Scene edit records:
● ● ●

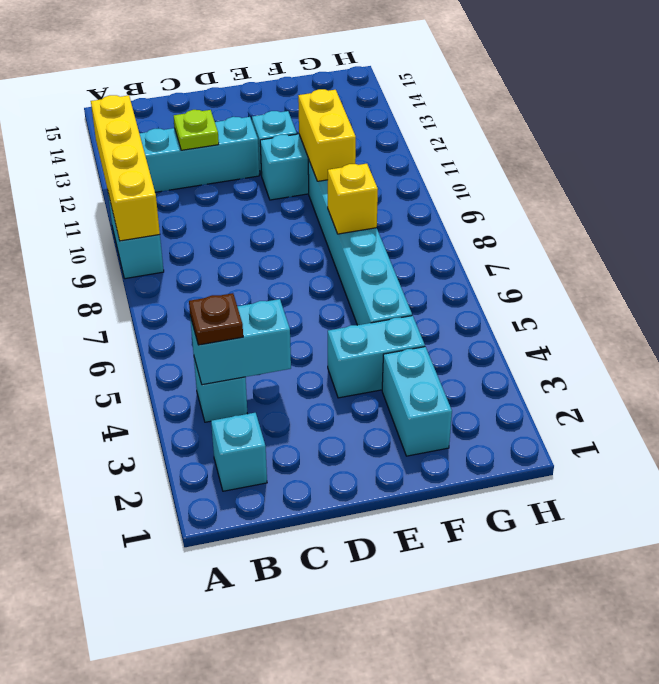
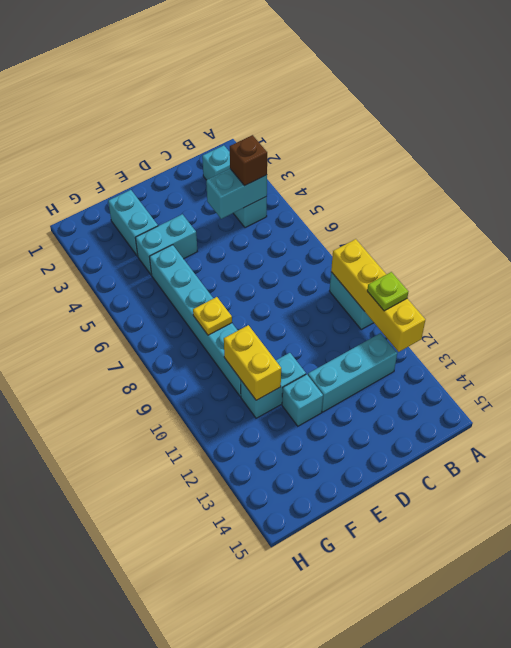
brown plate B4 level 3 -> brown brick B4 level 3
lime plate C12 level 2 -> lime plate A11 level 3
yellow brick F8 level 2 -> yellow plate F8 level 2

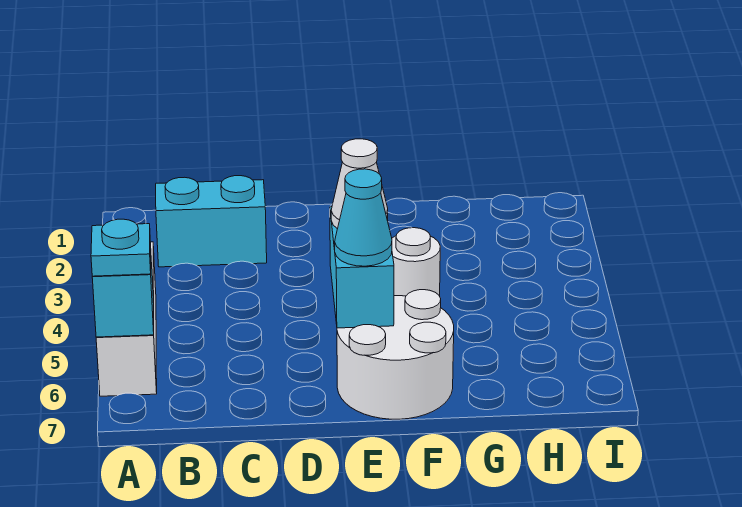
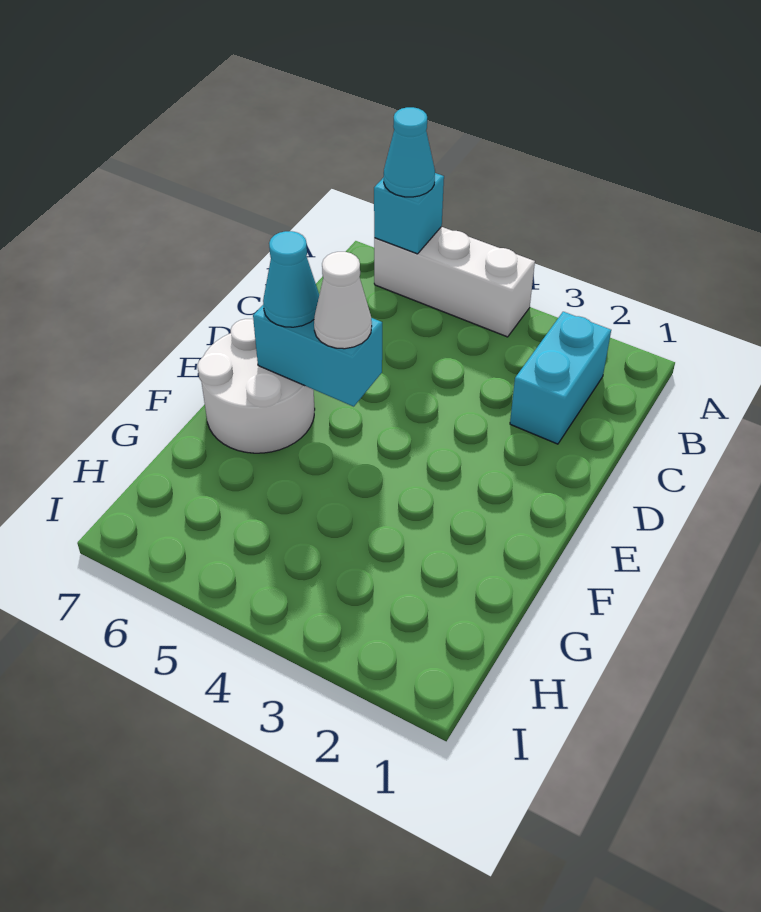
cyan plate A6 level 3 -> cyan cone A6 level 3
white round brick F4 level 1 -> none

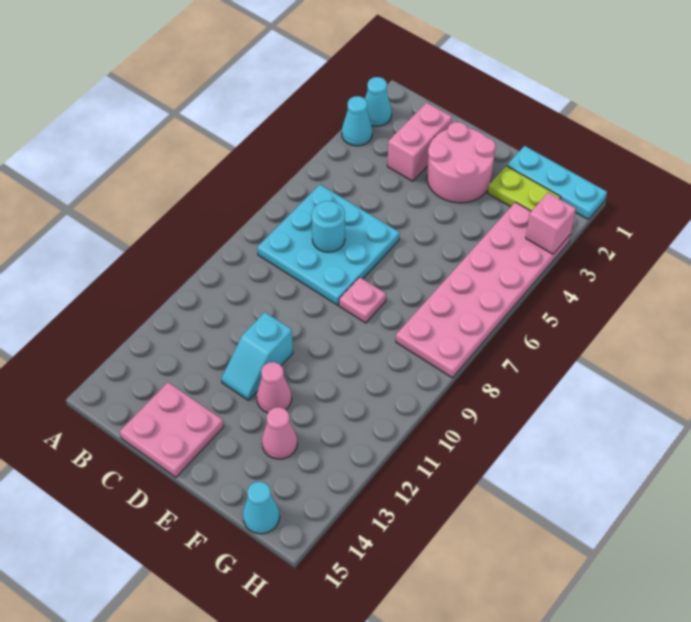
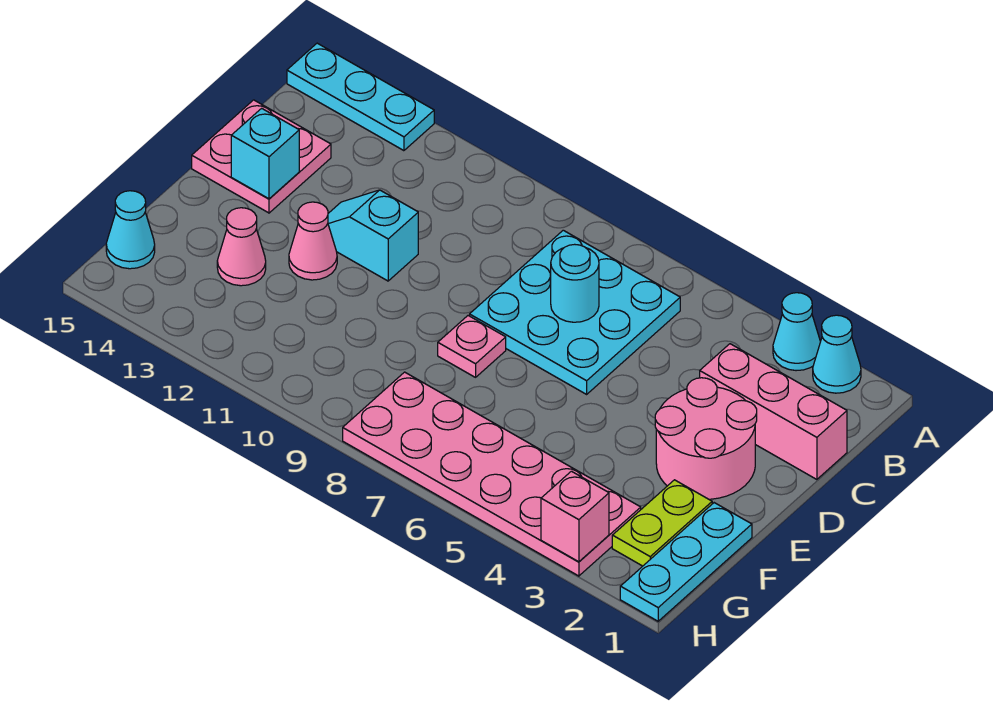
none -> cyan plate A13:A15 level 1
pink brick C2:C3 level 1 -> pink brick C1:C3 level 1
none -> cyan brick D14 level 2

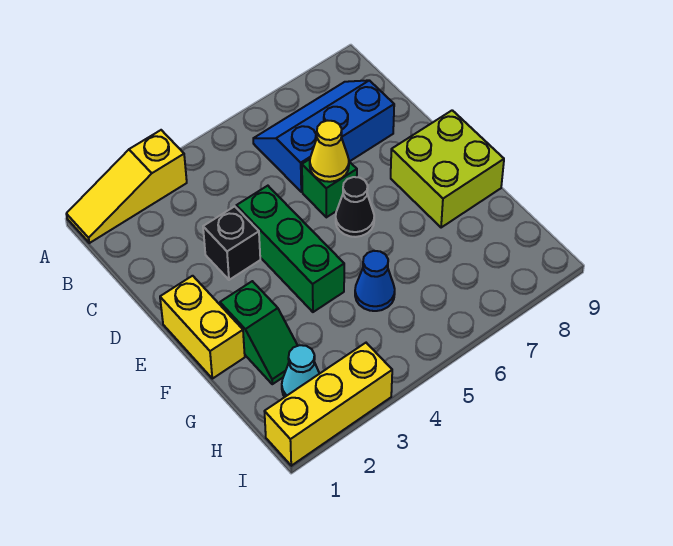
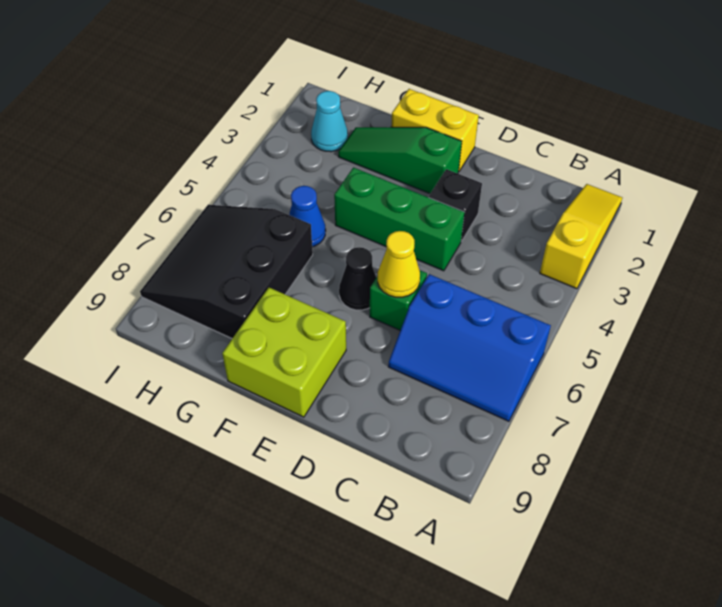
blue slope B6:C8 level 1 top C -> blue slope A6:C7 level 1 top 6
green slope F2:G2 level 1 top F -> green slope E2:G2 level 1 top E
none -> black slope G6:I8 level 1 top G
yellow brick I1:I3 level 1 -> none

● ● ●

Task description:
In repeating the lines above, keep the wording exact and leave every picture out.

Output:
brown plate B4 level 3 -> brown brick B4 level 3
lime plate C12 level 2 -> lime plate A11 level 3
yellow brick F8 level 2 -> yellow plate F8 level 2

cyan plate A6 level 3 -> cyan cone A6 level 3
white round brick F4 level 1 -> none

none -> cyan plate A13:A15 level 1
pink brick C2:C3 level 1 -> pink brick C1:C3 level 1
none -> cyan brick D14 level 2

blue slope B6:C8 level 1 top C -> blue slope A6:C7 level 1 top 6
green slope F2:G2 level 1 top F -> green slope E2:G2 level 1 top E
none -> black slope G6:I8 level 1 top G
yellow brick I1:I3 level 1 -> none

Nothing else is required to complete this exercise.